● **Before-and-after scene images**
+ + + +

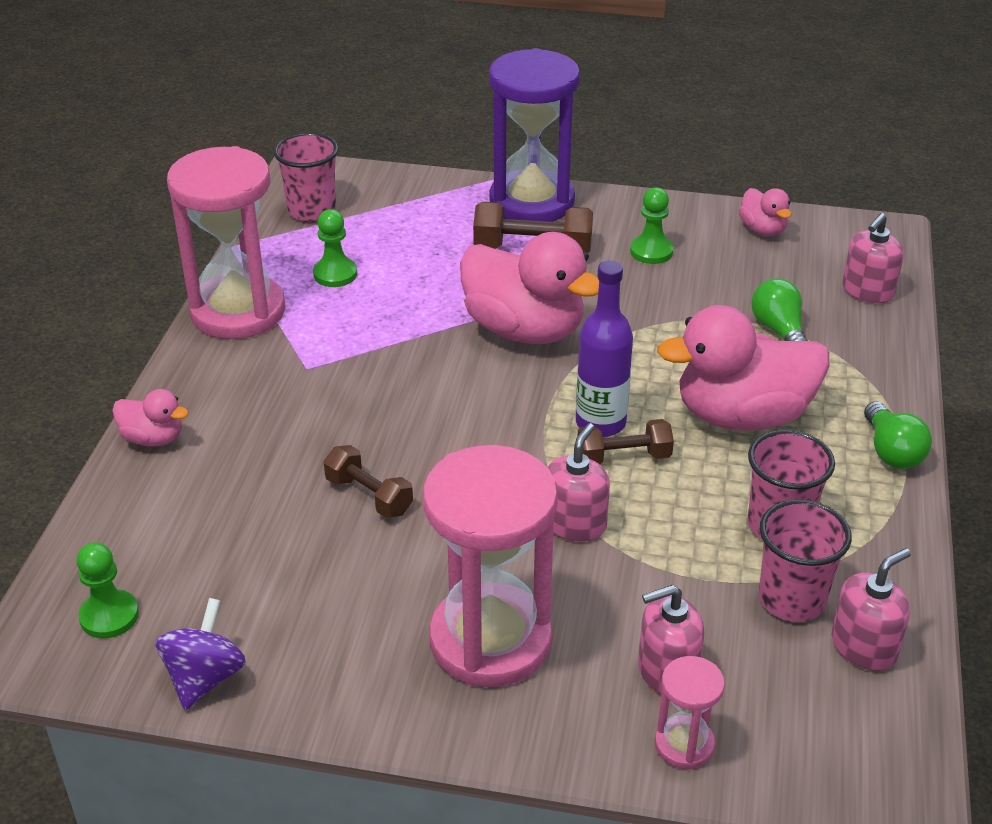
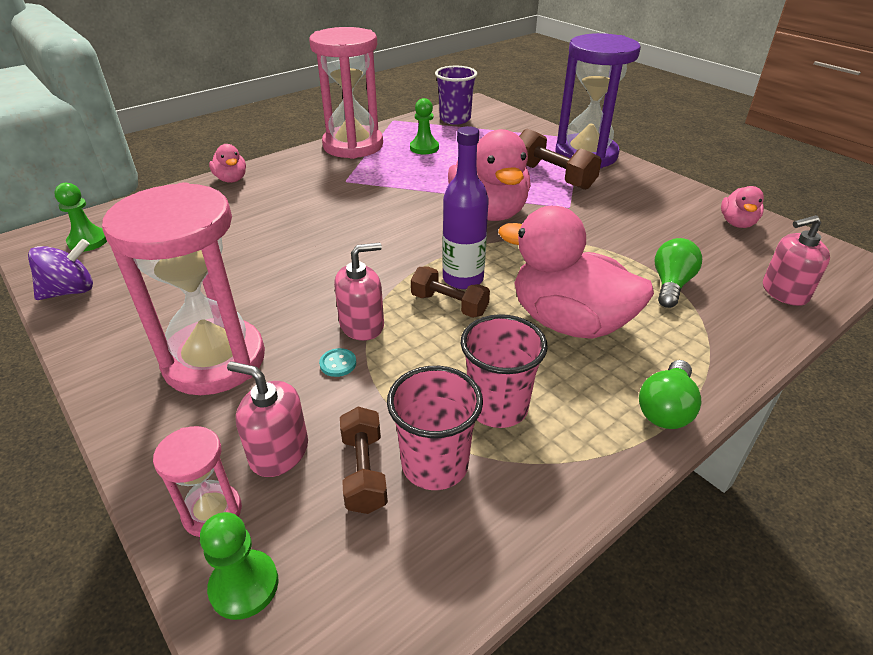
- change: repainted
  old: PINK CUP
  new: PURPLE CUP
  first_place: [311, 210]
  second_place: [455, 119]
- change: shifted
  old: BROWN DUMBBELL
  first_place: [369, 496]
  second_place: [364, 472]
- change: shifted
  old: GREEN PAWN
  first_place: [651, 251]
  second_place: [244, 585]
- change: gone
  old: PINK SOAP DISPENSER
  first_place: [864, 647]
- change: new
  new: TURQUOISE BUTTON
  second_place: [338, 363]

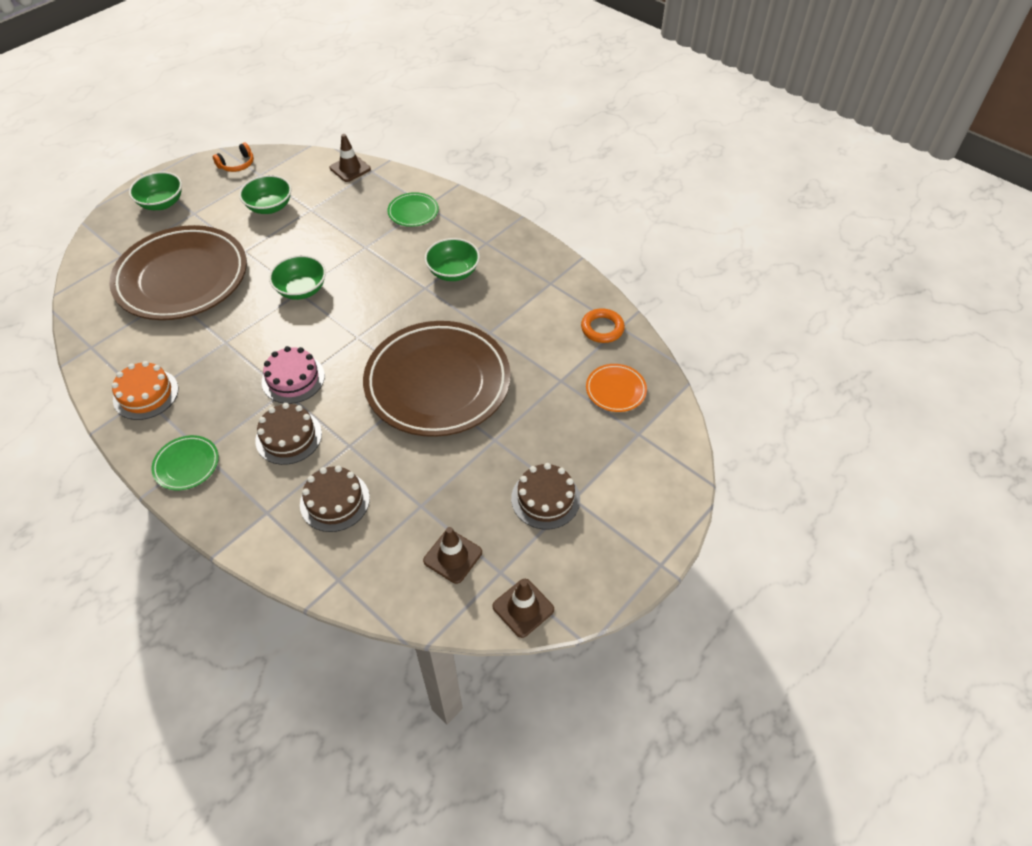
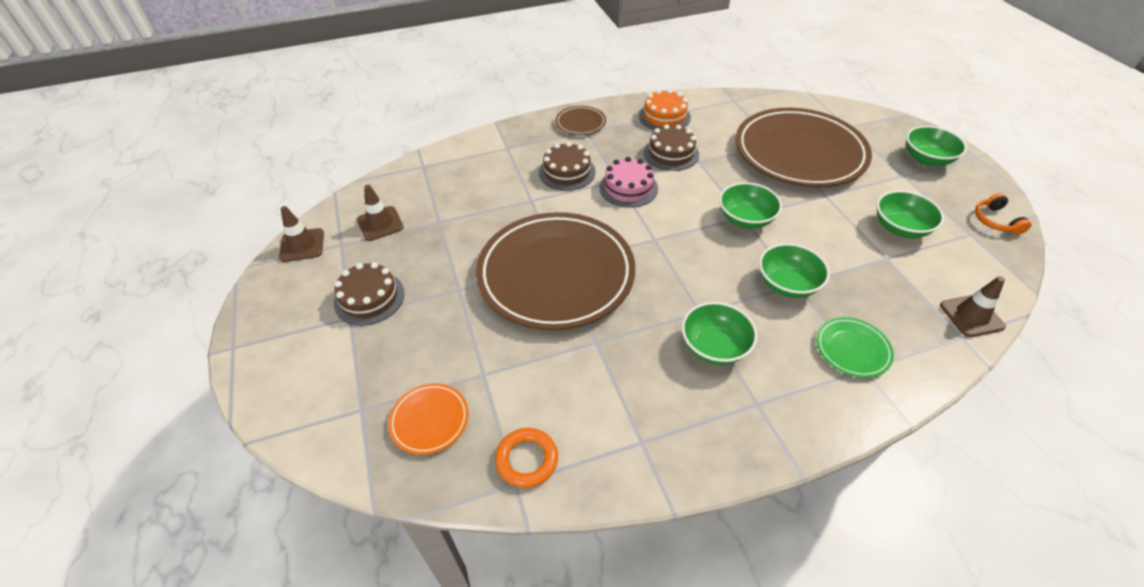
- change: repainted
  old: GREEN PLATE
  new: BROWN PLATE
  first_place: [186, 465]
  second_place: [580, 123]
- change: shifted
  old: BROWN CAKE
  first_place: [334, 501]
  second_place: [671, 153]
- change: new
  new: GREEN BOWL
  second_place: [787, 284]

+ + + +

● **The problem**
Repeat the data above word for word, without pictures.

● **Finished exercise**
- change: repainted
  old: PINK CUP
  new: PURPLE CUP
  first_place: [311, 210]
  second_place: [455, 119]
- change: shifted
  old: BROWN DUMBBELL
  first_place: [369, 496]
  second_place: [364, 472]
- change: shifted
  old: GREEN PAWN
  first_place: [651, 251]
  second_place: [244, 585]
- change: gone
  old: PINK SOAP DISPENSER
  first_place: [864, 647]
- change: new
  new: TURQUOISE BUTTON
  second_place: [338, 363]

- change: repainted
  old: GREEN PLATE
  new: BROWN PLATE
  first_place: [186, 465]
  second_place: [580, 123]
- change: shifted
  old: BROWN CAKE
  first_place: [334, 501]
  second_place: [671, 153]
- change: new
  new: GREEN BOWL
  second_place: [787, 284]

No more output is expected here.